> **WHAT IS NEEDED**
Restate the data word for word and leave the images out.

> **DATA FOR REVIEW**

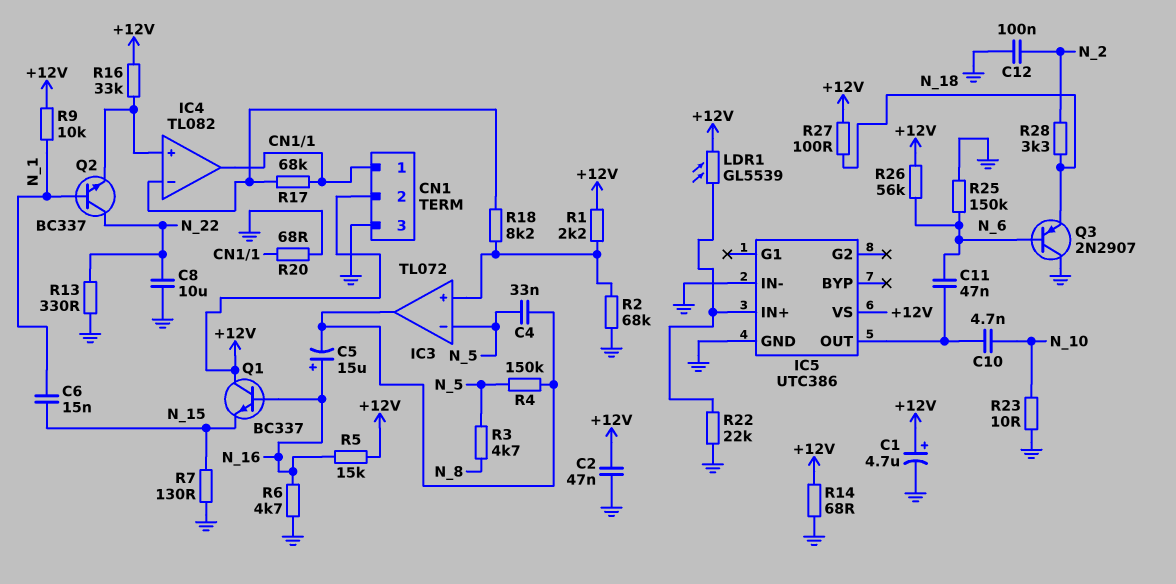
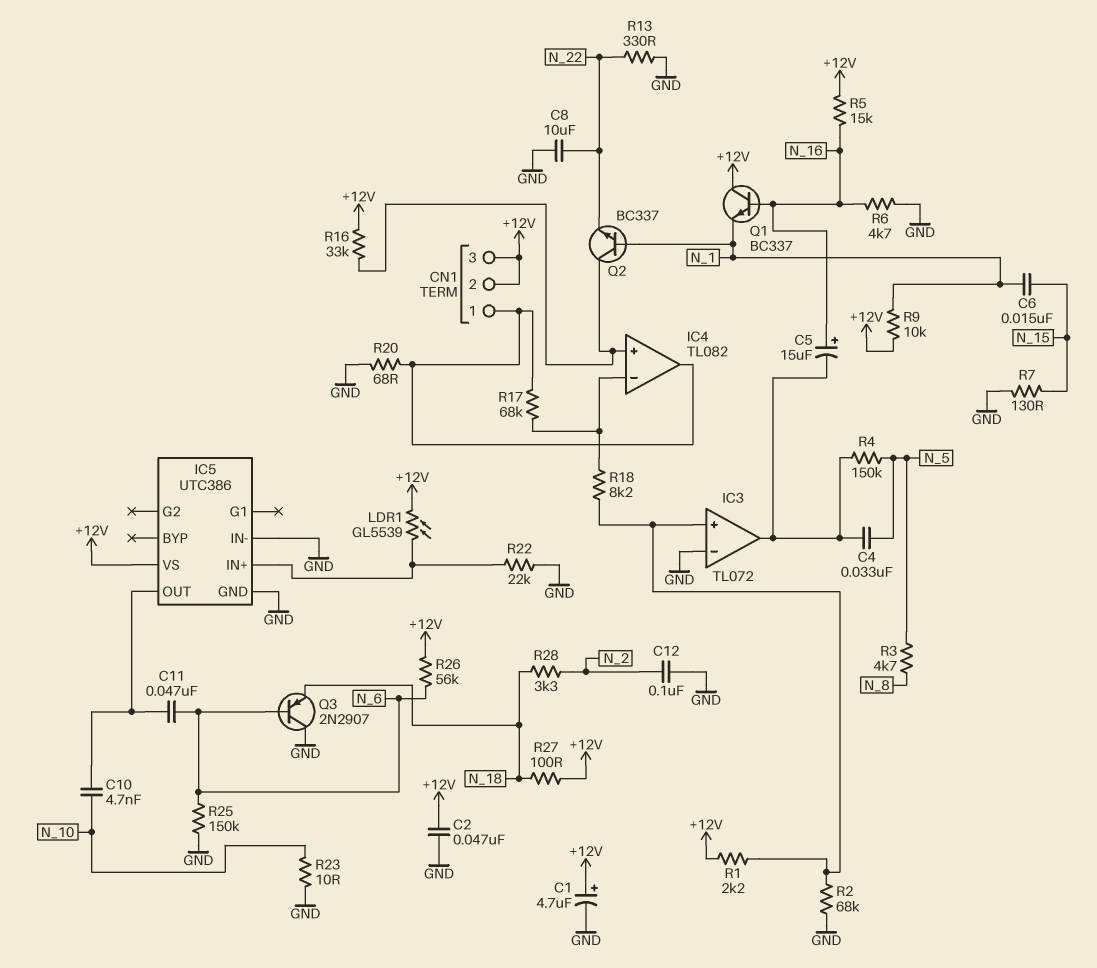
CN1 pin 3: GND -> +12V
IC3 pin in-: N_5 -> GND
Q1: NPN BC337 (B N_16, C +12V, E N_15) -> NPN BC337 (B N_16, C +12V, E N_1)
Q2: NPN BC337 (B N_1, C N_22, E IC4/in+) -> NPN BC337 (B N_1, C IC4/in+, E N_22)
R14: 68 (+12V, GND) -> none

> **RESPONSE**
CN1 pin 3: GND -> +12V
IC3 pin in-: N_5 -> GND
Q1: NPN BC337 (B N_16, C +12V, E N_15) -> NPN BC337 (B N_16, C +12V, E N_1)
Q2: NPN BC337 (B N_1, C N_22, E IC4/in+) -> NPN BC337 (B N_1, C IC4/in+, E N_22)
R14: 68 (+12V, GND) -> none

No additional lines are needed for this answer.